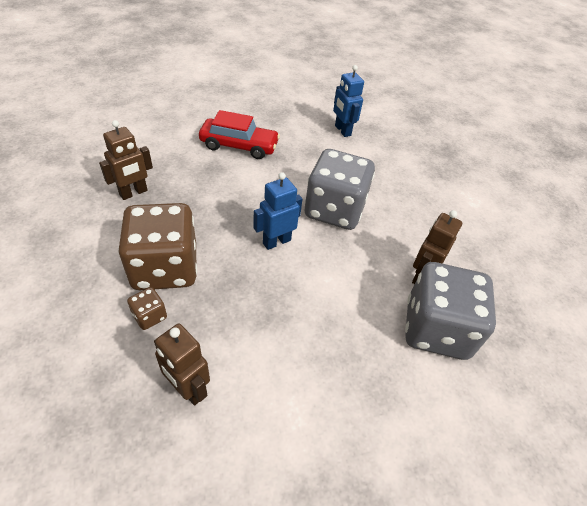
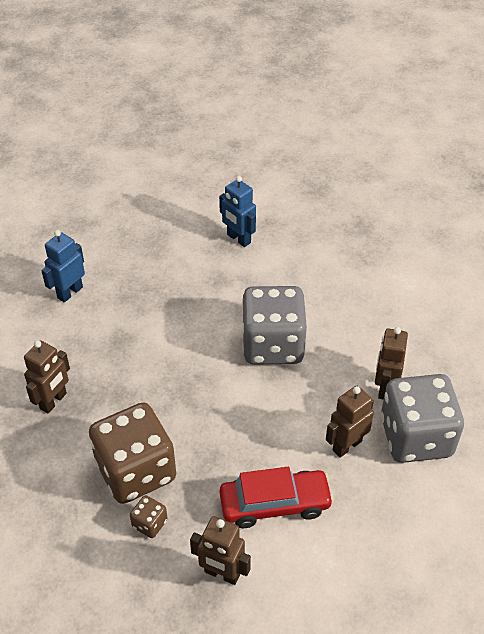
camera: 15 degrees left, 0 degrees up
red car [199,110,280,159] -> red car moved to [220,467,334,528]
blue robot [253,172,302,250] -> blue robot moved to [41,230,85,302]
none -> brown robot [326,386,374,458]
**********
--- Task details ---
Every line above should be transcribed exactly, though no image should be carried over.

--- Answer area ---
camera: 15 degrees left, 0 degrees up
red car [199,110,280,159] -> red car moved to [220,467,334,528]
blue robot [253,172,302,250] -> blue robot moved to [41,230,85,302]
none -> brown robot [326,386,374,458]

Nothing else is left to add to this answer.